(Interface element entries)
○ ○ ○

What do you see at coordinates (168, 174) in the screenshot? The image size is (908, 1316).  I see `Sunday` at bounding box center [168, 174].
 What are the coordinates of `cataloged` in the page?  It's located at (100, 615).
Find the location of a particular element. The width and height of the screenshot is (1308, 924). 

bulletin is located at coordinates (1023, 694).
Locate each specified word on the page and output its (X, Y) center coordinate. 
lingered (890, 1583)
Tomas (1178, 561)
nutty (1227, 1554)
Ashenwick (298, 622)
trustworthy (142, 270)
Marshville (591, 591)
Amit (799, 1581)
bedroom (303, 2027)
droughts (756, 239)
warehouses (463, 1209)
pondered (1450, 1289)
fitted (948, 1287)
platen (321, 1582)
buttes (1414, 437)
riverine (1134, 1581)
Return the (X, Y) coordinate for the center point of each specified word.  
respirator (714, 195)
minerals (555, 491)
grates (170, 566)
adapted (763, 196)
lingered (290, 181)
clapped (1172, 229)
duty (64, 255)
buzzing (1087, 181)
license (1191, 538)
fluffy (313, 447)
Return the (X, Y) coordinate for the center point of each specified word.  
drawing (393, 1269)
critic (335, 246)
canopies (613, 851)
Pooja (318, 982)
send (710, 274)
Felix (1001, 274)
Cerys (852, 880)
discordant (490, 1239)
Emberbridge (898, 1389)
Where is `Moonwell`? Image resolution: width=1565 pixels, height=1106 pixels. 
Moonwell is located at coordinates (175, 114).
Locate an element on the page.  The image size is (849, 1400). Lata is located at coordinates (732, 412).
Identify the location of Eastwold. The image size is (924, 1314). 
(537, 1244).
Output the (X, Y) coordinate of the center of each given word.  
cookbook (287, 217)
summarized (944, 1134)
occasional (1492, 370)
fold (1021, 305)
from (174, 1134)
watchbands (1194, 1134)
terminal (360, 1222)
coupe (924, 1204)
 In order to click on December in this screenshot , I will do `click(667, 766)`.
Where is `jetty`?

○ ○ ○

* [Your objective]
Express every line of the entries above as a Markdown table, skipping blank lines. Use a column headed "Row" for the row number and a column headed "Line" for the line itself.

* [Correct result]
| Row | Line |
|---|---|
| 1 | What do you see at coordinates (168, 174) in the screenshot? The image size is (908, 1316).  I see `Sunday` at bounding box center [168, 174]. |
| 2 |  What are the coordinates of `cataloged` in the page?  It's located at (100, 615). |
| 3 | Find the location of a particular element. The width and height of the screenshot is (1308, 924).  |
| 4 | bulletin is located at coordinates (1023, 694). |
| 5 | Locate each specified word on the page and output its (X, Y) center coordinate.  |
| 6 | lingered (890, 1583) |
| 7 | Tomas (1178, 561) |
| 8 | nutty (1227, 1554) |
| 9 | Ashenwick (298, 622) |
| 10 | trustworthy (142, 270) |
| 11 | Marshville (591, 591) |
| 12 | Amit (799, 1581) |
| 13 | bedroom (303, 2027) |
| 14 | droughts (756, 239) |
| 15 | warehouses (463, 1209) |
| 16 | pondered (1450, 1289) |
| 17 | fitted (948, 1287) |
| 18 | platen (321, 1582) |
| 19 | buttes (1414, 437) |
| 20 | riverine (1134, 1581) |
| 21 | Return the (X, Y) coordinate for the center point of each specified word.   |
| 22 | respirator (714, 195) |
| 23 | minerals (555, 491) |
| 24 | grates (170, 566) |
| 25 | adapted (763, 196) |
| 26 | lingered (290, 181) |
| 27 | clapped (1172, 229) |
| 28 | duty (64, 255) |
| 29 | buzzing (1087, 181) |
| 30 | license (1191, 538) |
| 31 | fluffy (313, 447) |
| 32 | Return the (X, Y) coordinate for the center point of each specified word.   |
| 33 | drawing (393, 1269) |
| 34 | critic (335, 246) |
| 35 | canopies (613, 851) |
| 36 | Pooja (318, 982) |
| 37 | send (710, 274) |
| 38 | Felix (1001, 274) |
| 39 | Cerys (852, 880) |
| 40 | discordant (490, 1239) |
| 41 | Emberbridge (898, 1389) |
| 42 | Where is `Moonwell`? Image resolution: width=1565 pixels, height=1106 pixels.  |
| 43 | Moonwell is located at coordinates (175, 114). |
| 44 | Locate an element on the page.  The image size is (849, 1400). Lata is located at coordinates (732, 412). |
| 45 | Identify the location of Eastwold. The image size is (924, 1314).  |
| 46 | (537, 1244). |
| 47 | Output the (X, Y) coordinate of the center of each given word.   |
| 48 | cookbook (287, 217) |
| 49 | summarized (944, 1134) |
| 50 | occasional (1492, 370) |
| 51 | fold (1021, 305) |
| 52 | from (174, 1134) |
| 53 | watchbands (1194, 1134) |
| 54 | terminal (360, 1222) |
| 55 | coupe (924, 1204) |
| 56 |  In order to click on December in this screenshot , I will do `click(667, 766)`. |
| 57 | Where is `jetty`? |